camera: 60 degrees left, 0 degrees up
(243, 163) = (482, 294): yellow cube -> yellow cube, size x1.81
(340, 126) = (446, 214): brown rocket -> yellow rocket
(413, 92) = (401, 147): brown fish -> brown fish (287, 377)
··········
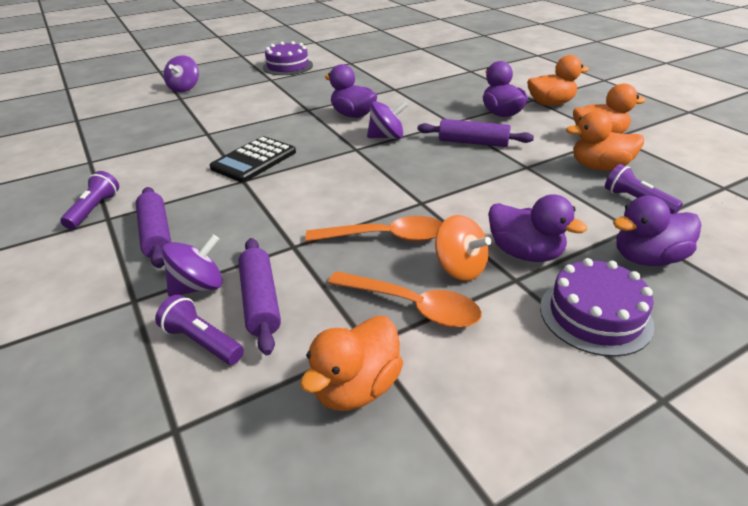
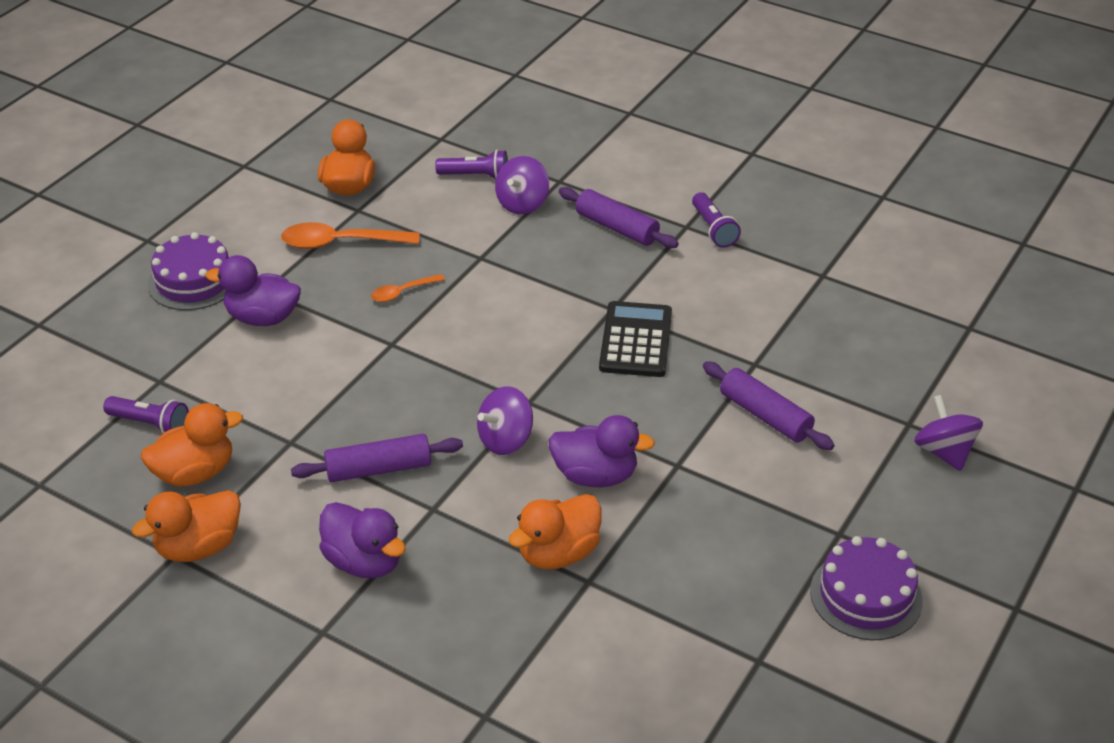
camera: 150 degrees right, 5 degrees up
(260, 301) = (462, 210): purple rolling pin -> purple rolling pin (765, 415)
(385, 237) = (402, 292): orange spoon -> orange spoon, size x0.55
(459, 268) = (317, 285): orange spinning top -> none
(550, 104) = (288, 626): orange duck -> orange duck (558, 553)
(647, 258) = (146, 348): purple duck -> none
··········
Using the data above, reproduce exactly the lines between those holding "(260, 301) = (462, 210): purple" and "(647, 258) = (146, 348): purple duck -> none", inclusive, and no others.

(260, 301) = (462, 210): purple rolling pin -> purple rolling pin (765, 415)
(385, 237) = (402, 292): orange spoon -> orange spoon, size x0.55
(459, 268) = (317, 285): orange spinning top -> none
(550, 104) = (288, 626): orange duck -> orange duck (558, 553)
(647, 258) = (146, 348): purple duck -> none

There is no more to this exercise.